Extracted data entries
# # # # # # #

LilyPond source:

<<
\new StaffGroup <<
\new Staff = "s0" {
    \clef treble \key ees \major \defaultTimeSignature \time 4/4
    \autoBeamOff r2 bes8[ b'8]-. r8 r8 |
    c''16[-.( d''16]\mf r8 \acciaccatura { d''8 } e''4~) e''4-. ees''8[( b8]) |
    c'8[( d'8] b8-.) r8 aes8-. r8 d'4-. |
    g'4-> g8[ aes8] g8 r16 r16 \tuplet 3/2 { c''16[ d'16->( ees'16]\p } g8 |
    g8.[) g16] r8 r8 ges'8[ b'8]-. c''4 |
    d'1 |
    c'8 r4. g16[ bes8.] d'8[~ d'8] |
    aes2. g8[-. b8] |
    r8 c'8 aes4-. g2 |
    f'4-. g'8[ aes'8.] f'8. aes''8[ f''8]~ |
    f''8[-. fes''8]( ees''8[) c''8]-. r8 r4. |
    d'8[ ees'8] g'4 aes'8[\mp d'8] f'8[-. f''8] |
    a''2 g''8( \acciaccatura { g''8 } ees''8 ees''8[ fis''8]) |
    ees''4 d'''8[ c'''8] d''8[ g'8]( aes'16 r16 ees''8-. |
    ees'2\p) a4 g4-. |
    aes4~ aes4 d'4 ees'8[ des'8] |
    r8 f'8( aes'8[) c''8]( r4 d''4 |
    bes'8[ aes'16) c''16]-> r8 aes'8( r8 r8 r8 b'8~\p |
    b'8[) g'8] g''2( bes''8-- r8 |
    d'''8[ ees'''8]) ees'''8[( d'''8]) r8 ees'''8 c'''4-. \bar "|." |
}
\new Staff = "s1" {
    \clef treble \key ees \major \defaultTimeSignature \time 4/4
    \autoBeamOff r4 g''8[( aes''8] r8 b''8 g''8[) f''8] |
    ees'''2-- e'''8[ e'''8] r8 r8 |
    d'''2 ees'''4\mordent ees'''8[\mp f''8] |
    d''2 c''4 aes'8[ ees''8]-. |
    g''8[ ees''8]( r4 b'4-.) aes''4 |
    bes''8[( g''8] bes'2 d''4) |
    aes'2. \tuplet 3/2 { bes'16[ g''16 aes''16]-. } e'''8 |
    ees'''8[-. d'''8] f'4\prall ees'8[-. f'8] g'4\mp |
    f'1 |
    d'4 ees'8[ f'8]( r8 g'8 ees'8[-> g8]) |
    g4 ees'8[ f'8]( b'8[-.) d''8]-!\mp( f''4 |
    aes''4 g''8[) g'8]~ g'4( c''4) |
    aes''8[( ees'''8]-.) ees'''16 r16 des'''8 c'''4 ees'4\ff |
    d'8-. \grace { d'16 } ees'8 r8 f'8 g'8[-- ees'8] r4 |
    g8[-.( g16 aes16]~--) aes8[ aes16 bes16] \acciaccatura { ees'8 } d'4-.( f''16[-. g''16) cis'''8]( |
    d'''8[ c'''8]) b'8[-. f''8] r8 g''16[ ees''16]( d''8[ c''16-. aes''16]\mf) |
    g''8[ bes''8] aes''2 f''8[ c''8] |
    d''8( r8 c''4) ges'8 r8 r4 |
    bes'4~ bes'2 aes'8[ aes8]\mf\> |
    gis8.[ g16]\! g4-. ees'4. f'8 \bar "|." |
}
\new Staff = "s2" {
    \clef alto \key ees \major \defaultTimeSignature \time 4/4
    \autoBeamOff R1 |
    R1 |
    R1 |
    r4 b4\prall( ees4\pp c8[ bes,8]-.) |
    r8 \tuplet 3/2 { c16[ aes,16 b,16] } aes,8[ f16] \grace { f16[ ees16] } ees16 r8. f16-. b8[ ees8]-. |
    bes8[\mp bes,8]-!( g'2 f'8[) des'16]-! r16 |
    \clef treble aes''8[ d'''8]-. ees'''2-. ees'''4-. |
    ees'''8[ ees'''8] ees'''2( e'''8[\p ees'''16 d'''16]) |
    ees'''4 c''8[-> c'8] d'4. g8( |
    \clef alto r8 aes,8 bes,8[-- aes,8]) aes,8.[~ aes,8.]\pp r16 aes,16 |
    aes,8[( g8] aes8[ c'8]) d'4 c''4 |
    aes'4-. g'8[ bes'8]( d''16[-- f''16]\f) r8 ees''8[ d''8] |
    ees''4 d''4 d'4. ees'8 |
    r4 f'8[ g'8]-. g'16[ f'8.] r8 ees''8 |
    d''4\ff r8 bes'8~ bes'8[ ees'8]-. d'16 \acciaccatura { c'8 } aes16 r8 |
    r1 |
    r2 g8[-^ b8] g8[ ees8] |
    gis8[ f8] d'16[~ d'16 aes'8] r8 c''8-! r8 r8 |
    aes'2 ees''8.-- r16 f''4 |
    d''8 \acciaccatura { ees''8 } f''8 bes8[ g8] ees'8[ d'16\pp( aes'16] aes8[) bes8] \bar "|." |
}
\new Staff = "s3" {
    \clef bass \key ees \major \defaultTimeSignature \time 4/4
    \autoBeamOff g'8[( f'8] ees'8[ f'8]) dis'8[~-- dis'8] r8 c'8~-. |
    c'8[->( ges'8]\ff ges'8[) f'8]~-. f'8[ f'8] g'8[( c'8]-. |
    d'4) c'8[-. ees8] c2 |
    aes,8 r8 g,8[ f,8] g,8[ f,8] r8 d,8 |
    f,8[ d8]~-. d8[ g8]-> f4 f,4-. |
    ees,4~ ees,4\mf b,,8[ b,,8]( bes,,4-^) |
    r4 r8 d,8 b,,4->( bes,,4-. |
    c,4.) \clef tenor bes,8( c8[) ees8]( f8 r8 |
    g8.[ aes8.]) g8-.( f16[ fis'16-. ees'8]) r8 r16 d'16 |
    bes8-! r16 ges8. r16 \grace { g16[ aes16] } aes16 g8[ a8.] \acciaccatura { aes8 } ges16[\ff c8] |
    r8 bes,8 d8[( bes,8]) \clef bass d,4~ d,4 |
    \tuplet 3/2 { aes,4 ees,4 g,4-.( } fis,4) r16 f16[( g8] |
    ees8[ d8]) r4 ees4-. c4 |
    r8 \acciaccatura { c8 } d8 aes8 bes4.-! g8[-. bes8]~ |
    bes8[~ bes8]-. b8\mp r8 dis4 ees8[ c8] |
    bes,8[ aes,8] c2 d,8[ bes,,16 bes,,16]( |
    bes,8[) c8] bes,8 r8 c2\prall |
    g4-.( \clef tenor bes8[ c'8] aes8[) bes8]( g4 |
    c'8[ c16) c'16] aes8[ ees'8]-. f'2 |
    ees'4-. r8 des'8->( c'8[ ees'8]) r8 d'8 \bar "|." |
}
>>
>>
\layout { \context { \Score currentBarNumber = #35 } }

# # # # # # #

Description of the task - Pull out every line of the listing above that contains the string "tenor", matching case exactly, and copy each one.

Answer below -
    c,4.) \clef tenor bes,8( c8[) ees8]( f8 r8 |
    g4-.( \clef tenor bes8[ c'8] aes8[) bes8]( g4 |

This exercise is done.